→ **DIRECTIONS**
An exact reproduction is required of the lines from the beginning of the entries through the line with "brown key (2nd from left) middle", pictures excluded and nothing added.

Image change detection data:
○ ○ ○ ○ ○

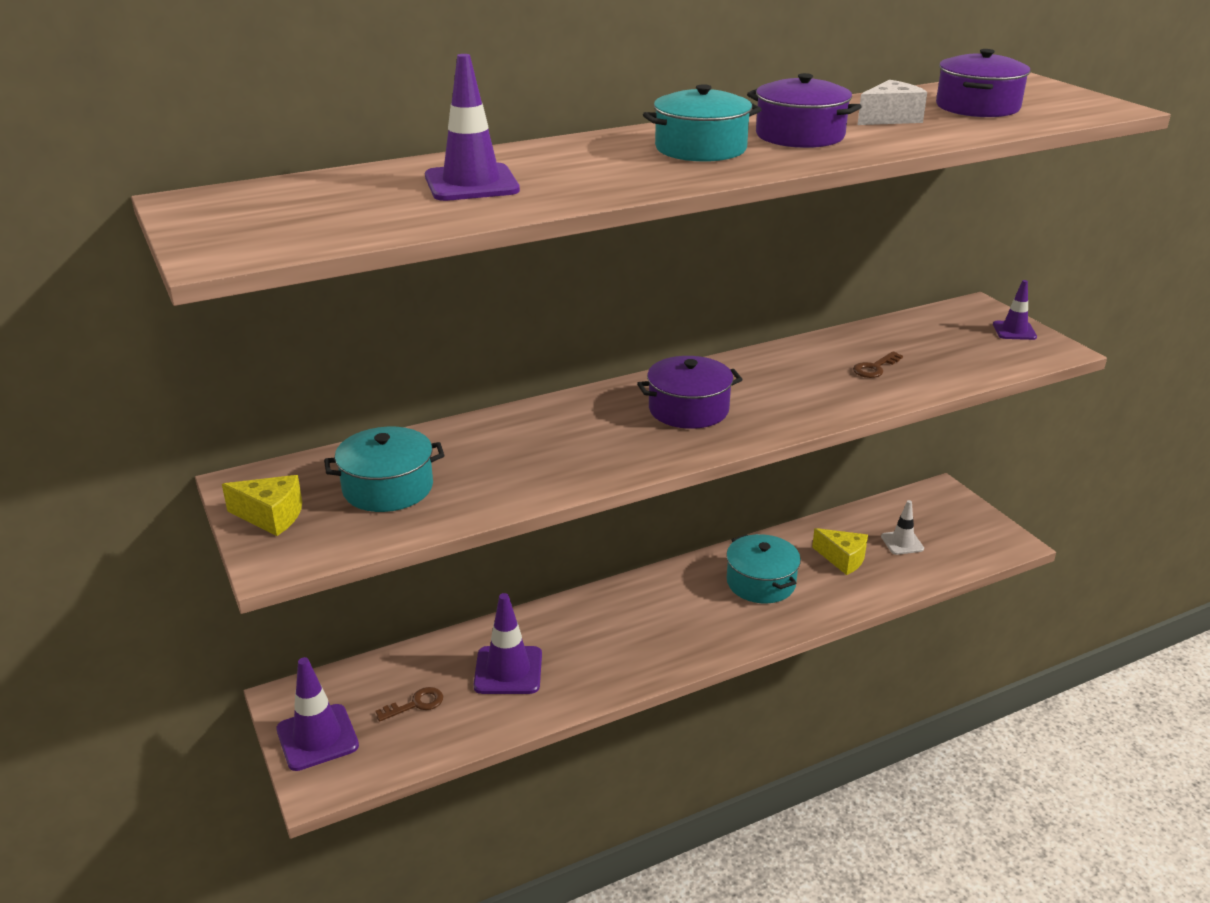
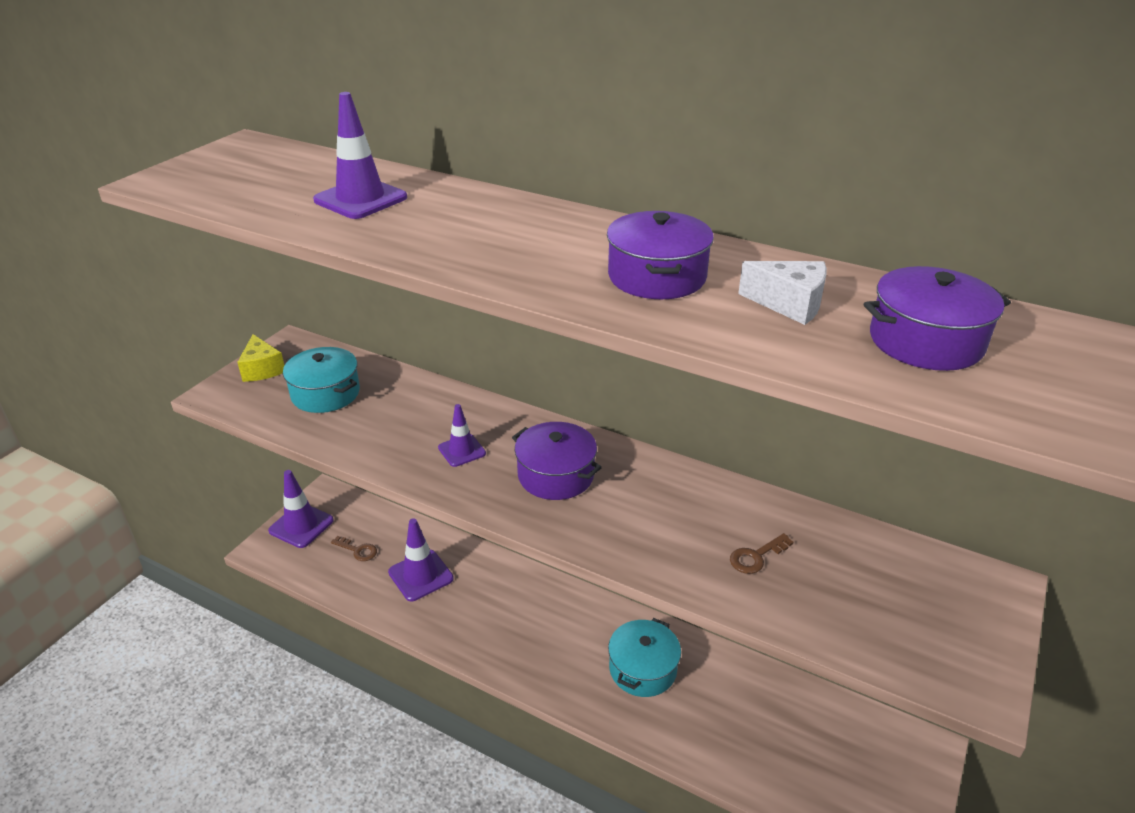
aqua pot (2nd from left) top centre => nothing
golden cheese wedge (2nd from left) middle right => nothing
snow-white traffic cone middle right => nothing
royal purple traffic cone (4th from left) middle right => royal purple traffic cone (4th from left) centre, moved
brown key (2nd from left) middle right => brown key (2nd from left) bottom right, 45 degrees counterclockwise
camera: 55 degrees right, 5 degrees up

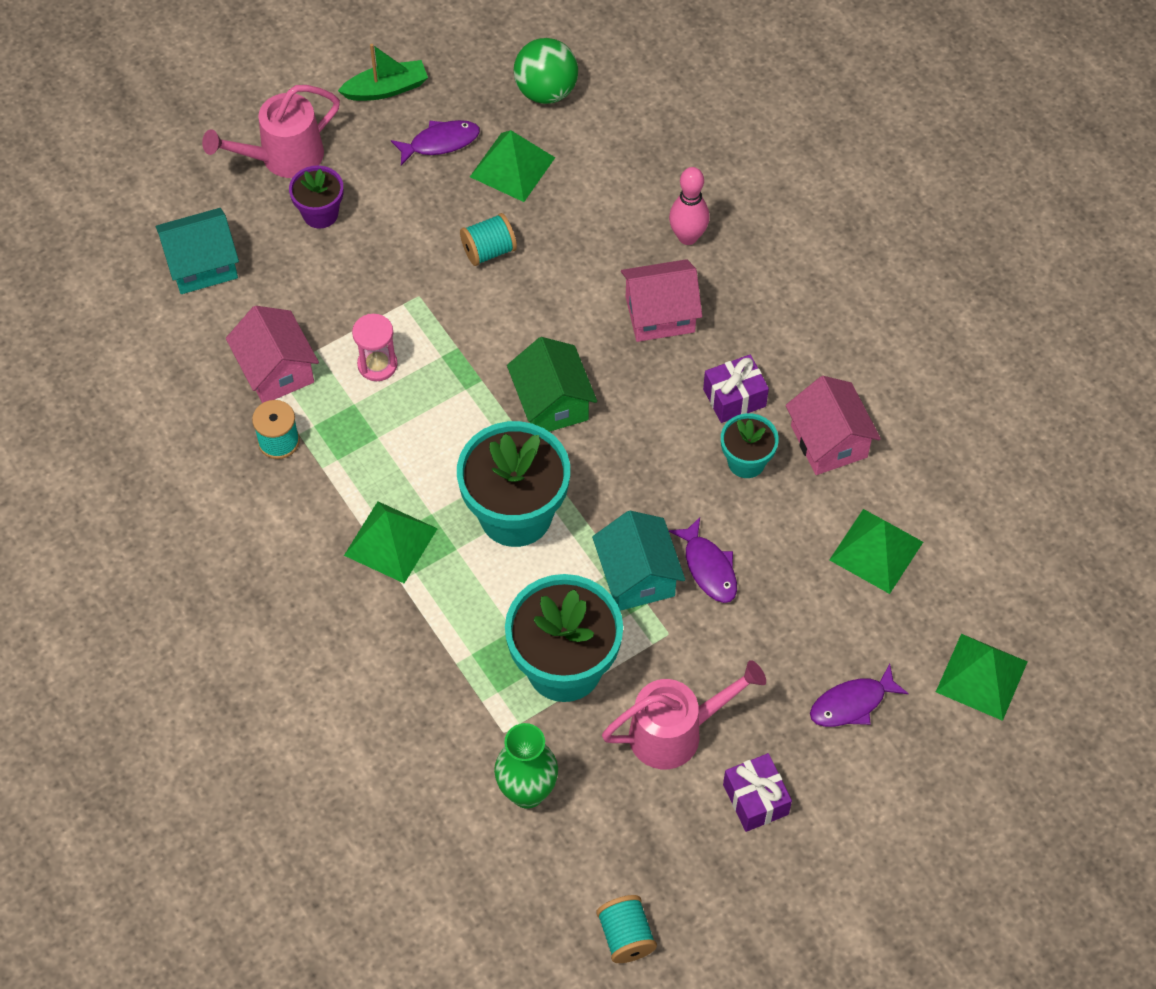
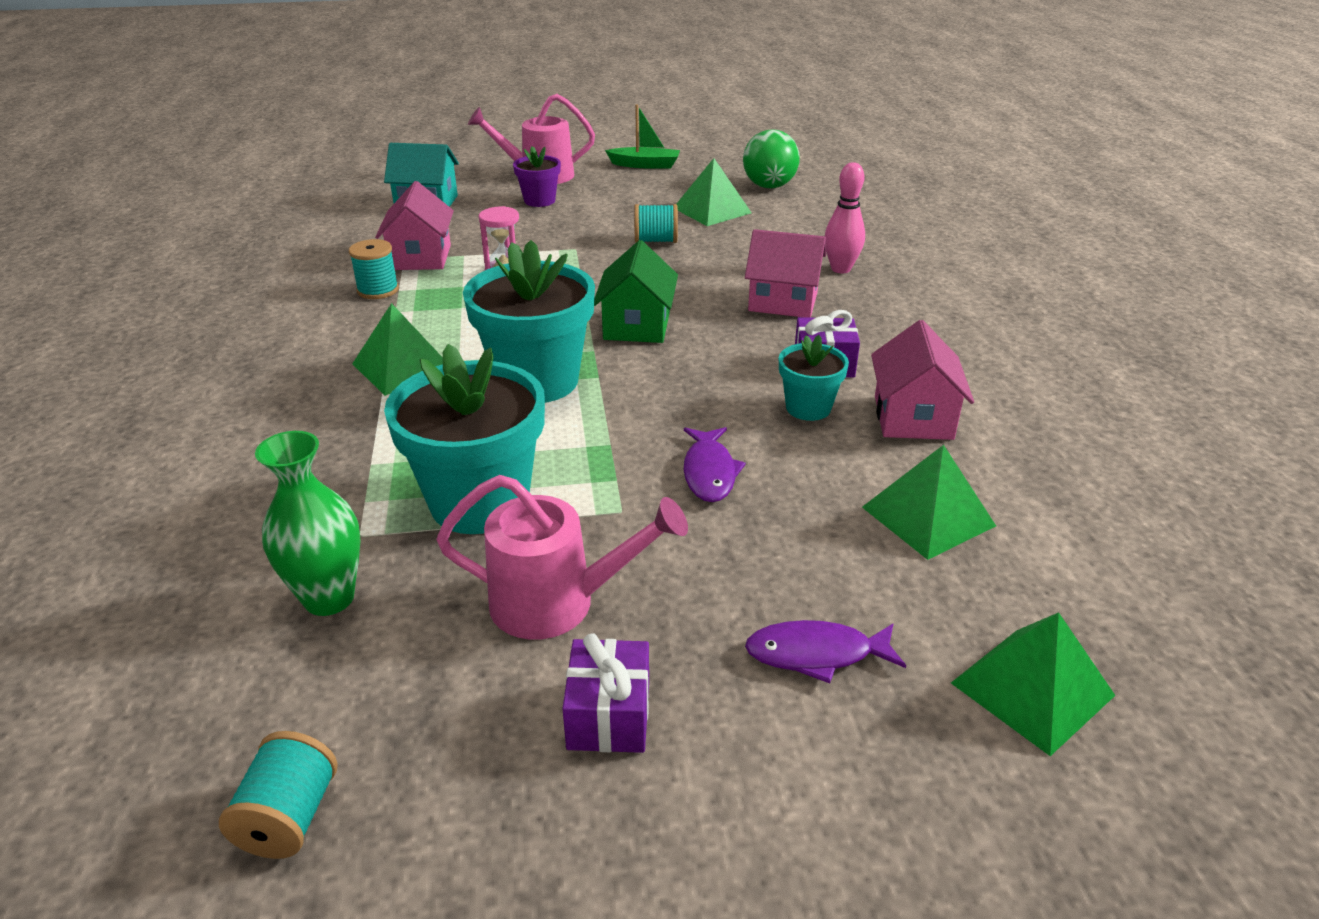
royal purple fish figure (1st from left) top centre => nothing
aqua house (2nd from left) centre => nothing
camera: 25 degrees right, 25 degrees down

○ ○ ○ ○ ○

→ **RESPONSE TO THE TASK**
aqua pot (2nd from left) top centre => nothing
golden cheese wedge (2nd from left) middle right => nothing
snow-white traffic cone middle right => nothing
royal purple traffic cone (4th from left) middle right => royal purple traffic cone (4th from left) centre, moved
brown key (2nd from left) middle right => brown key (2nd from left) bottom right, 45 degrees counterclockwise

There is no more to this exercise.